[Data items]
::::

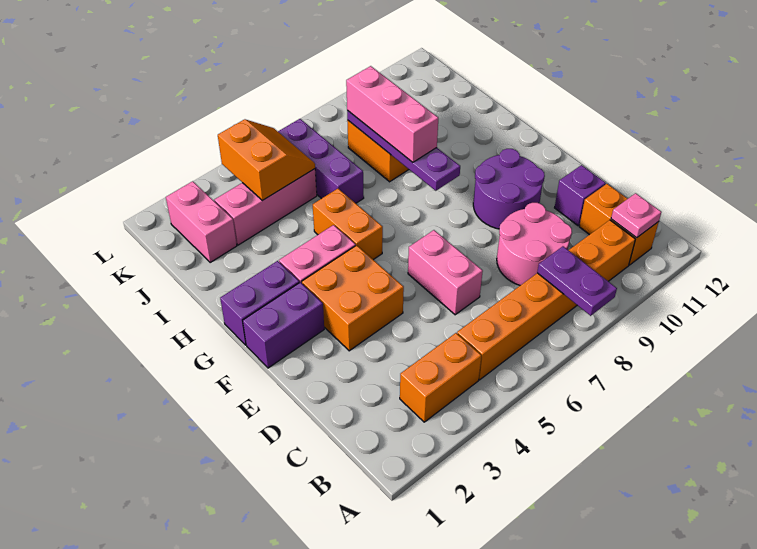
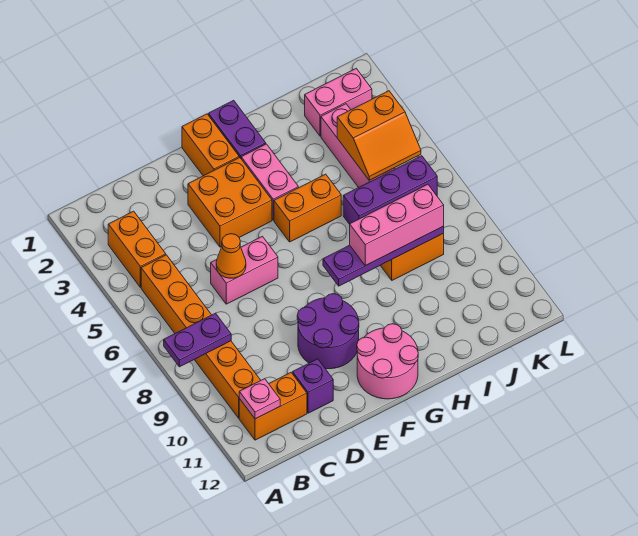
pink round brick C8:D9 level 1 -> pink round brick F11:G12 level 1
none -> orange cone D6 level 2
purple brick F1:F2 level 1 -> orange brick F1:F2 level 1

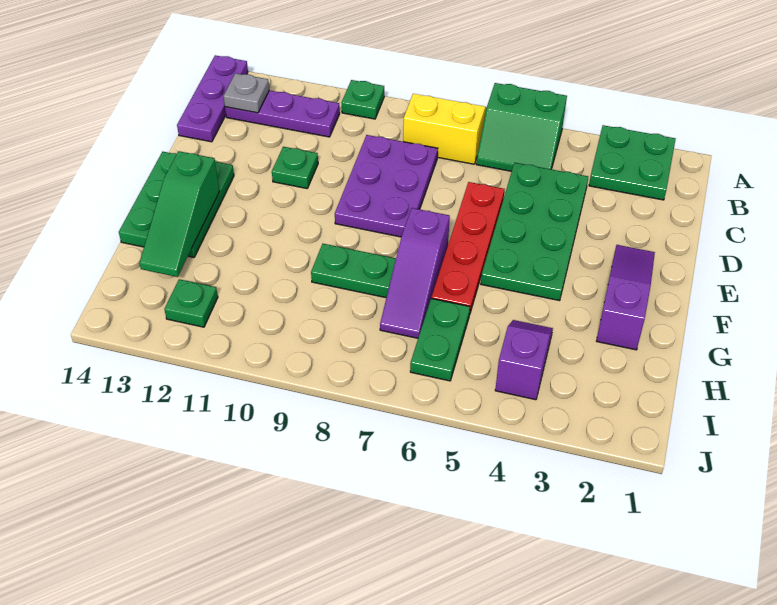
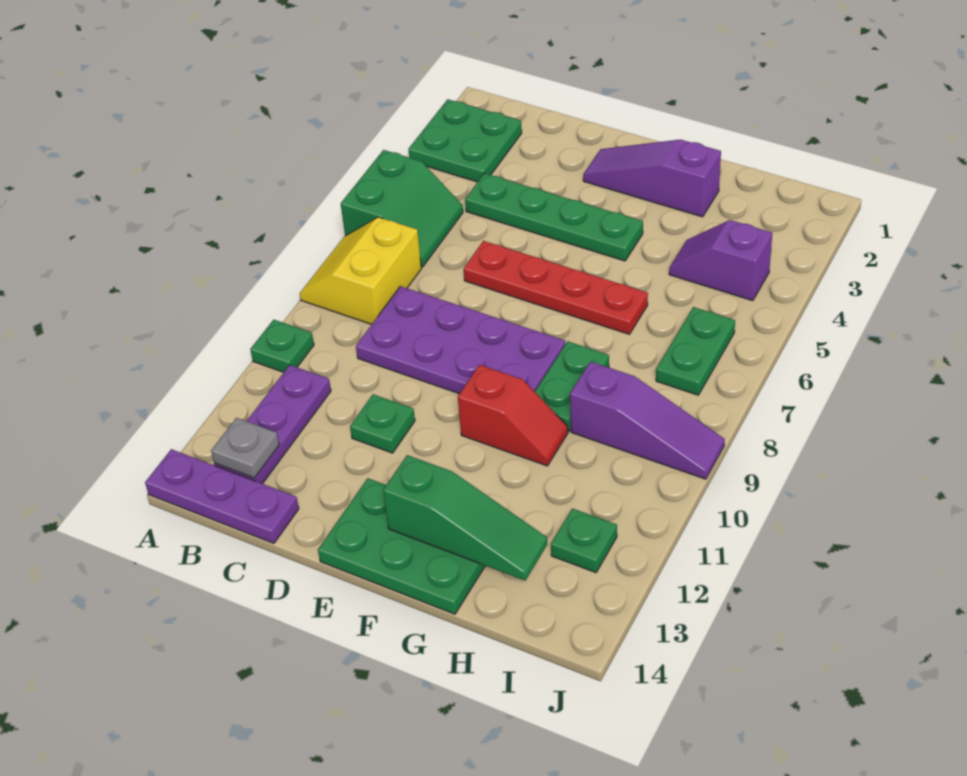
green plate C4:F5 level 1 -> green plate C4:F4 level 1
purple plate C8:E9 level 1 -> purple plate C8:F9 level 1
purple slope F7:H7 level 1 top F -> purple slope H9:J9 level 1 top H
none -> red slope F10:G10 level 1 top F
green plate H6:I6 level 1 -> green plate I6:I7 level 1

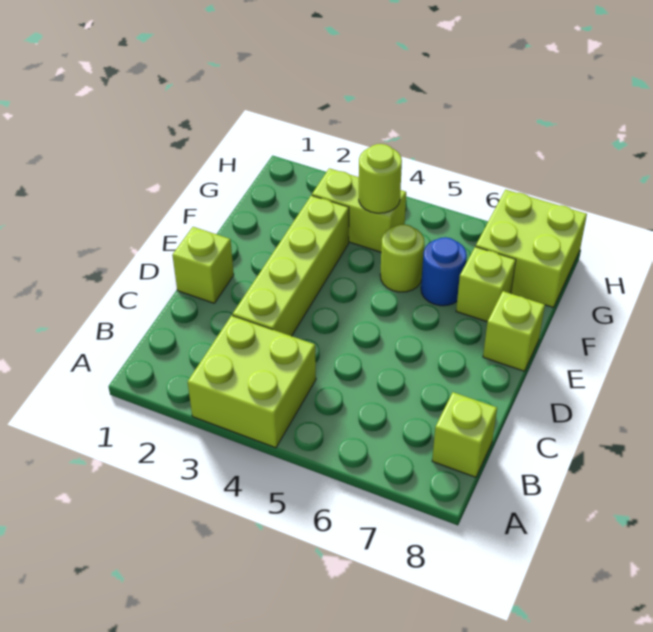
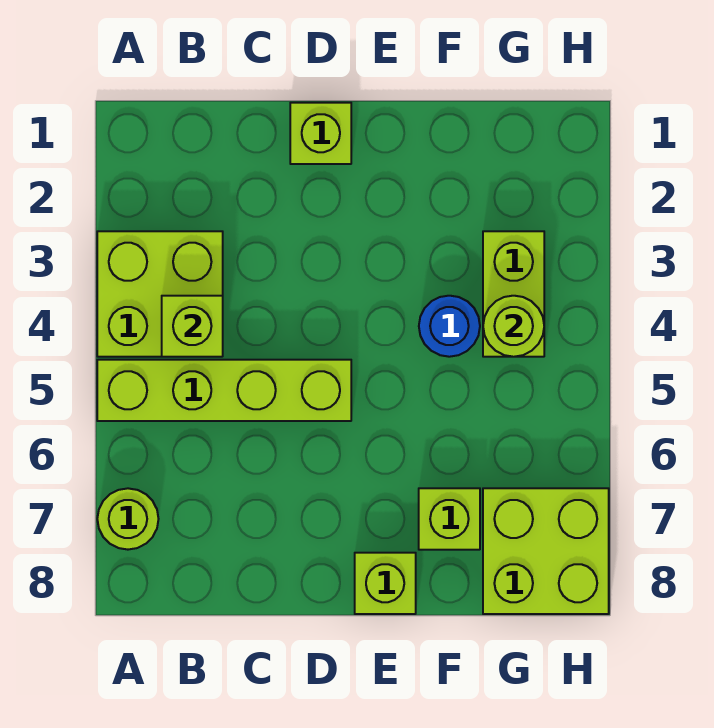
lime brick B8 level 1 -> lime brick B4 level 2
lime brick C3:F3 level 1 -> lime brick A5:D5 level 1
lime round brick F5 level 1 -> lime round brick A7 level 1
blue round brick F6 level 1 -> blue round brick F4 level 1

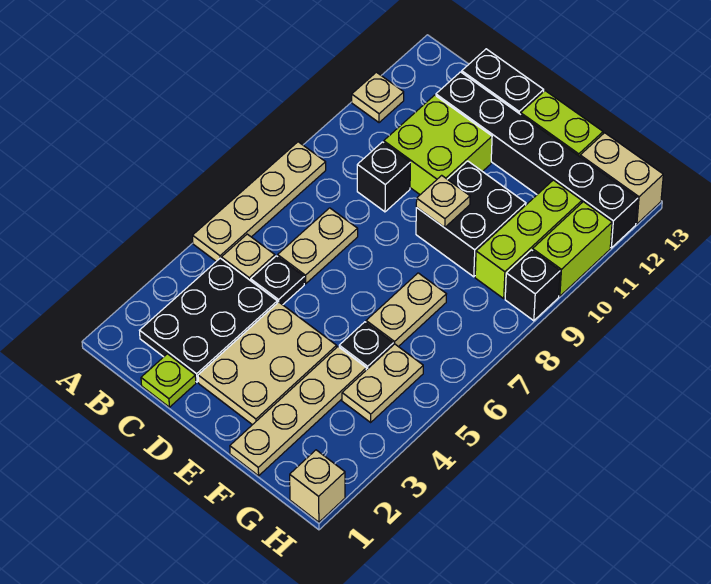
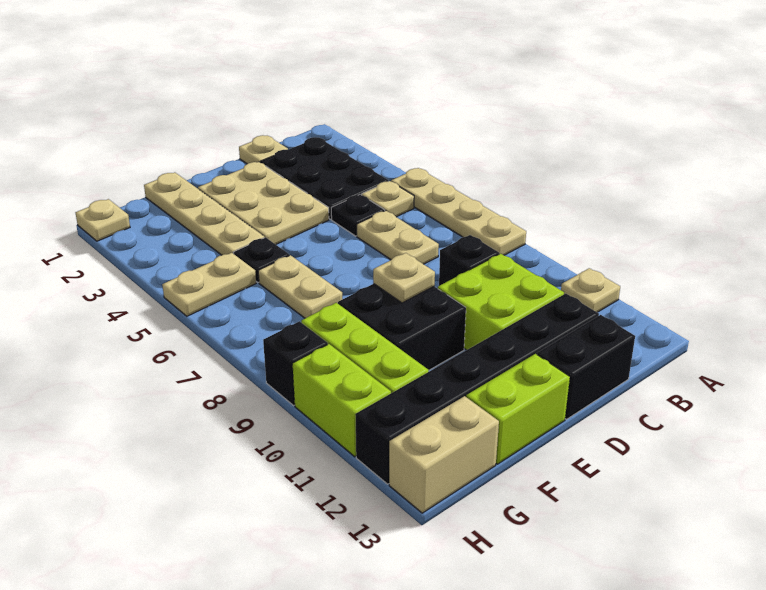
lime plate C1 level 1 -> tan plate C1 level 1
tan plate G4:G5 level 1 -> tan plate G5:H5 level 1
tan brick H1 level 1 -> tan plate H1 level 1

::::

Lines from the one containing "tan plate G4:G5" through the last line of the records, restated word for word: that is the whole response.

tan plate G4:G5 level 1 -> tan plate G5:H5 level 1
tan brick H1 level 1 -> tan plate H1 level 1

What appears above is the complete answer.